## PROBLEM TO WORK ON
The records below are to be transcribed exactly, with the pictures removed.

## SUPPLIED RECORDS
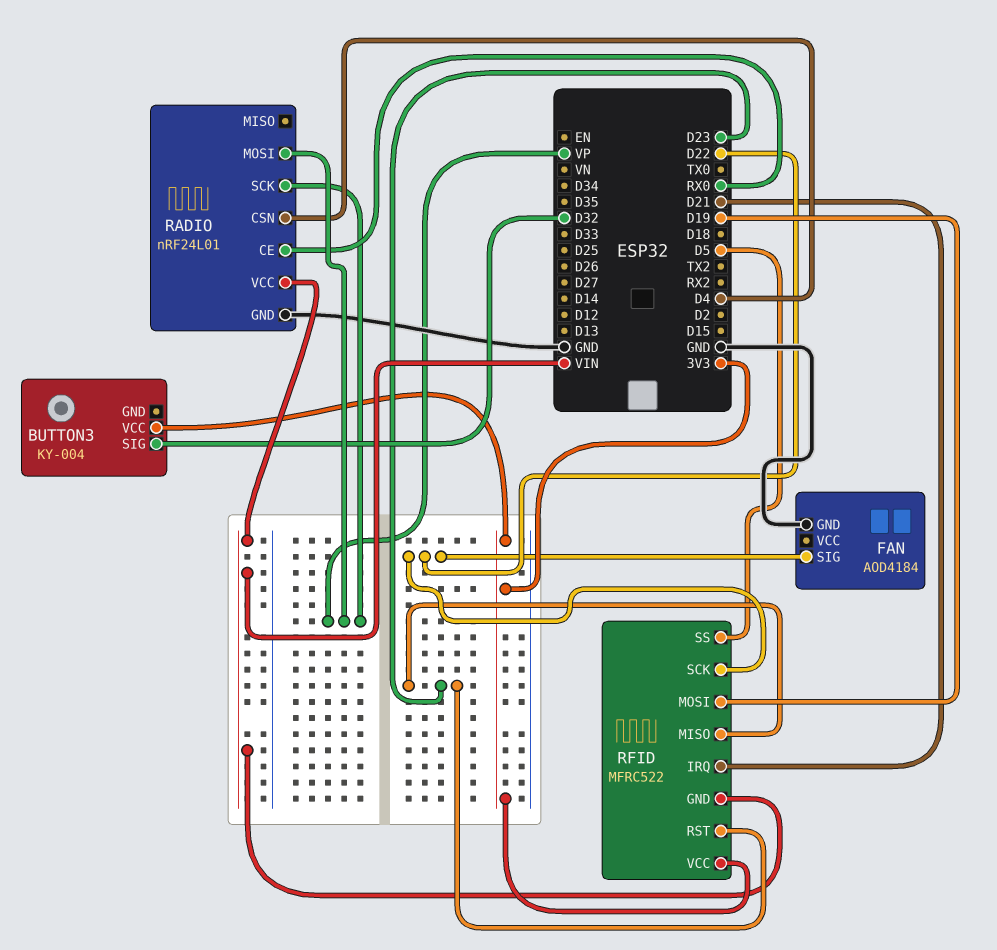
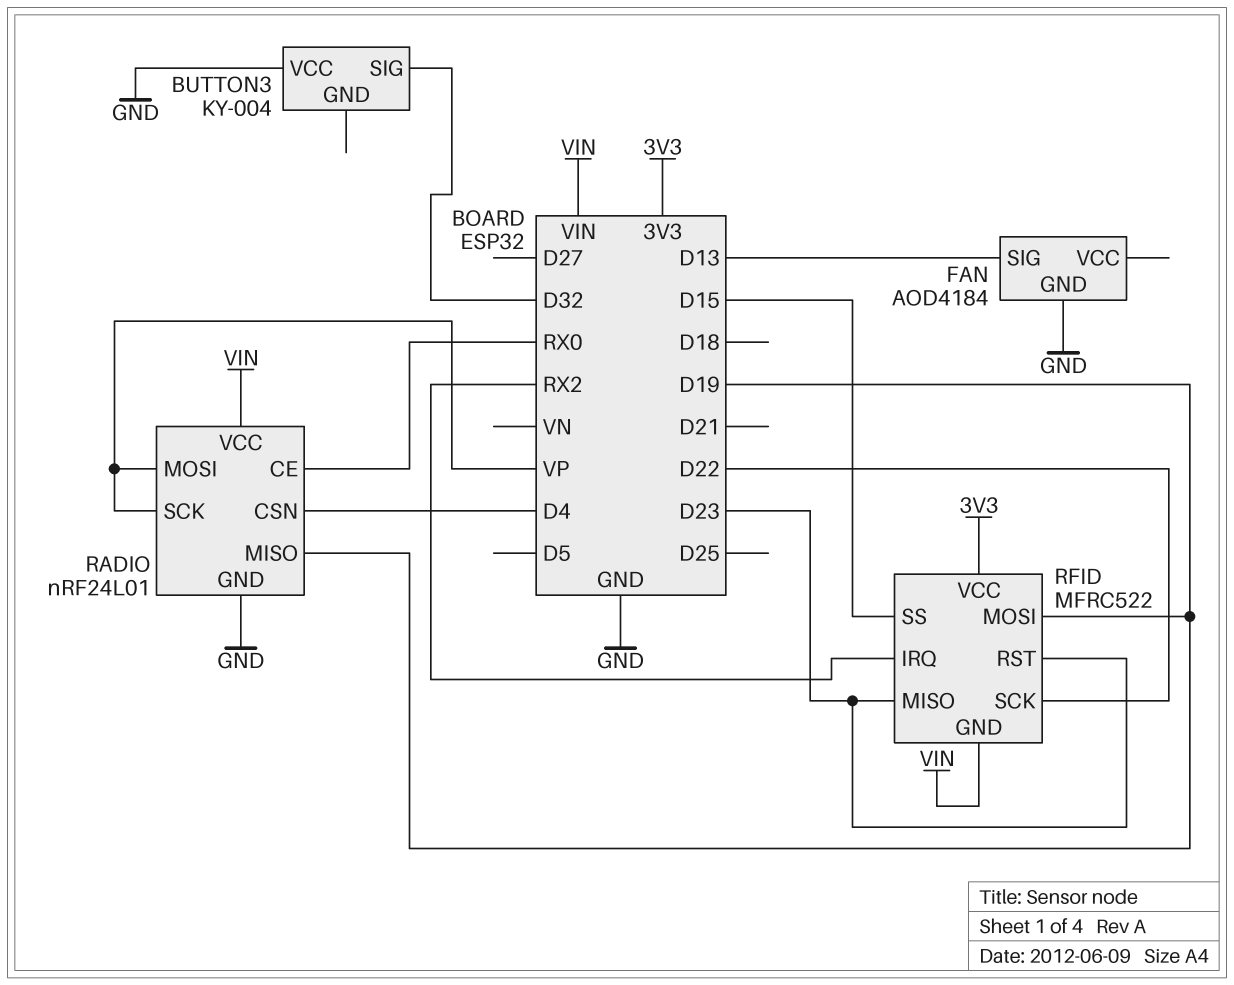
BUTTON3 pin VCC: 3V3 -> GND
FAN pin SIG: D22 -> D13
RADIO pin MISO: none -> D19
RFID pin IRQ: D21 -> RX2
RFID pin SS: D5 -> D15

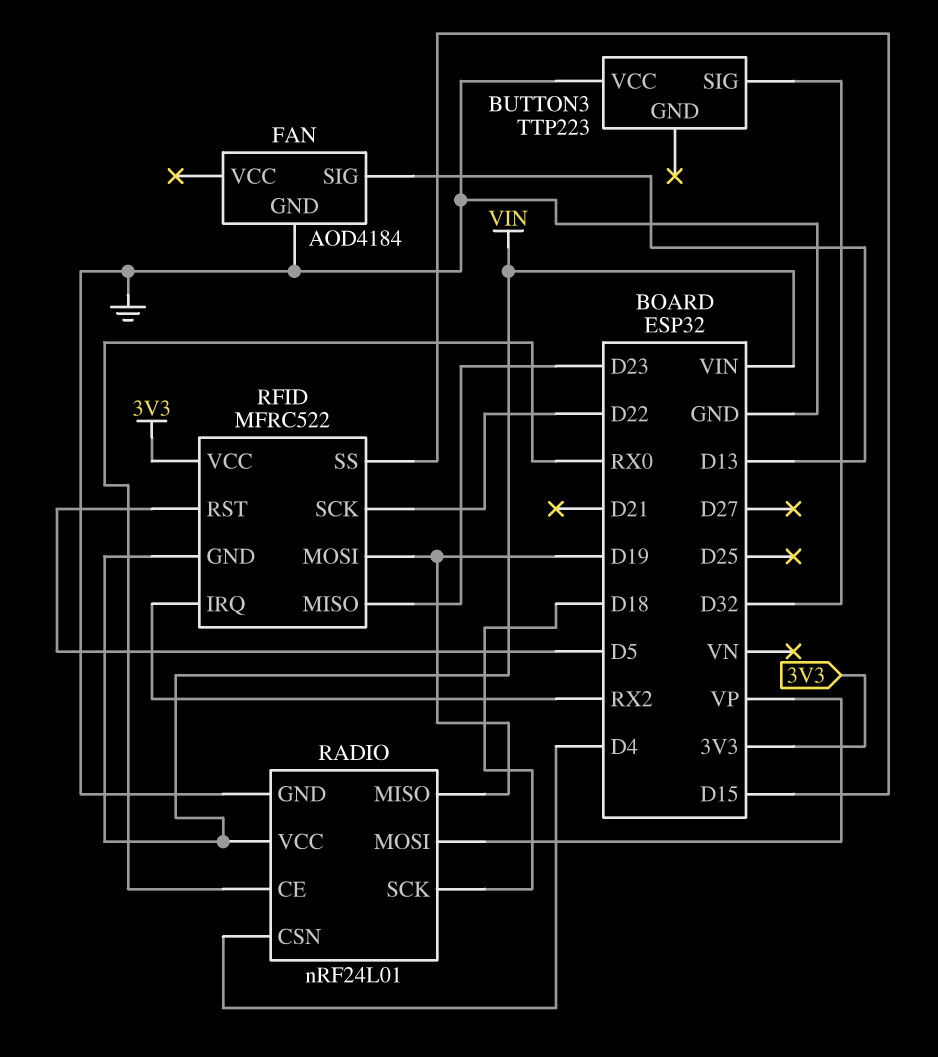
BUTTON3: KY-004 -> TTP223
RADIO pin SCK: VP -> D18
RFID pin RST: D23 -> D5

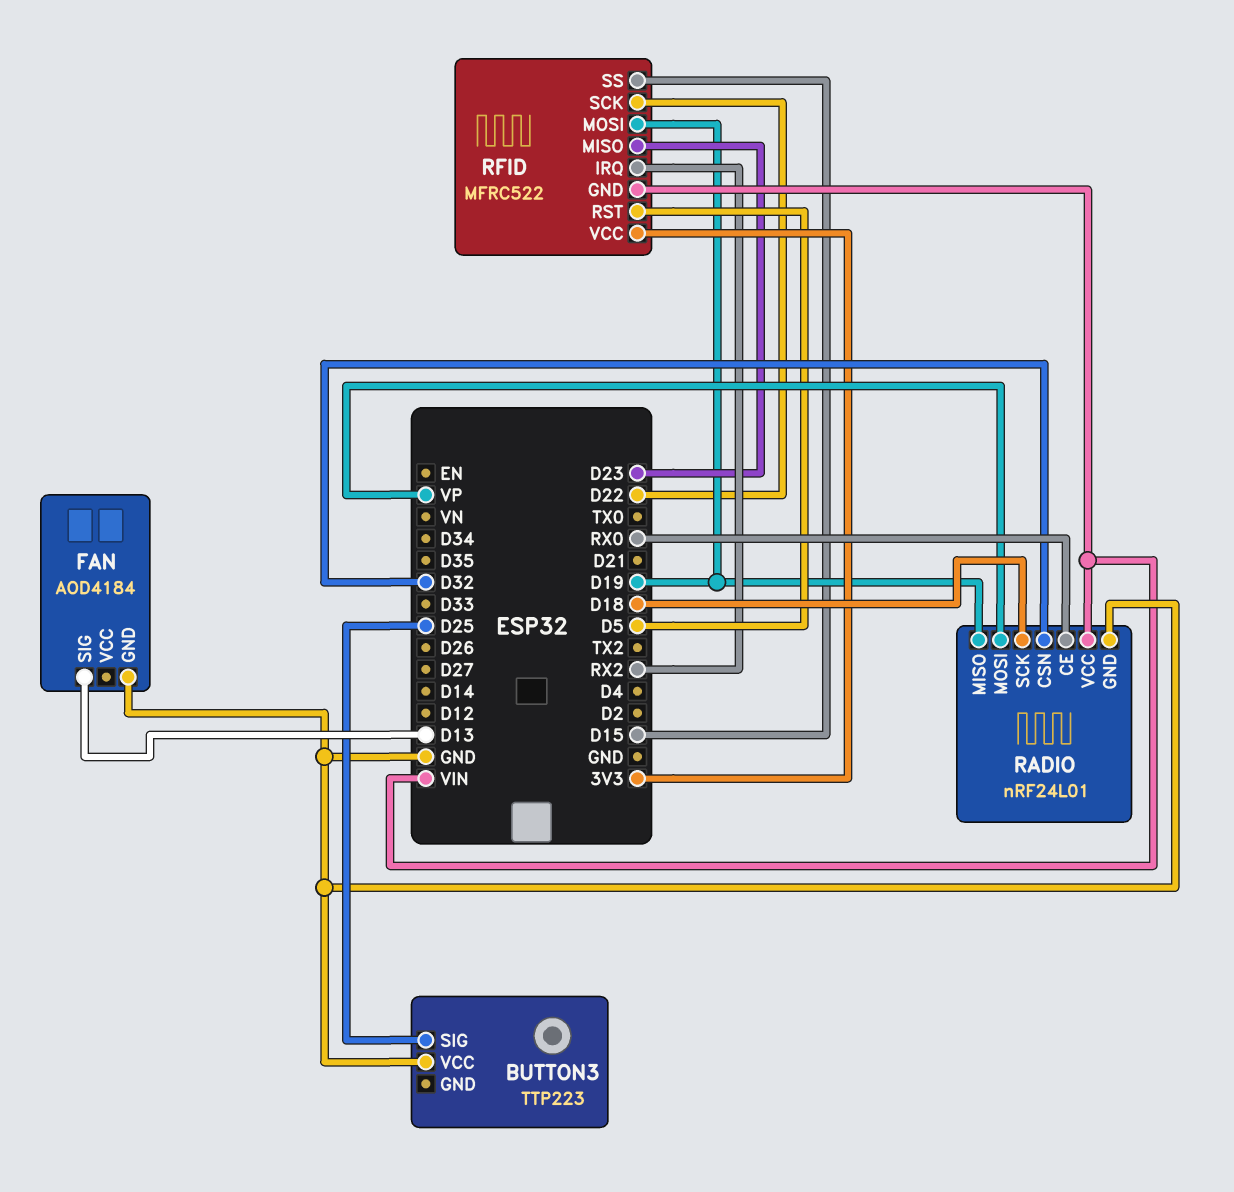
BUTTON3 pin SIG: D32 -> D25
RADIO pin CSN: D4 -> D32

## ANSWER TO THIS EXERCISE
BUTTON3 pin VCC: 3V3 -> GND
FAN pin SIG: D22 -> D13
RADIO pin MISO: none -> D19
RFID pin IRQ: D21 -> RX2
RFID pin SS: D5 -> D15

BUTTON3: KY-004 -> TTP223
RADIO pin SCK: VP -> D18
RFID pin RST: D23 -> D5

BUTTON3 pin SIG: D32 -> D25
RADIO pin CSN: D4 -> D32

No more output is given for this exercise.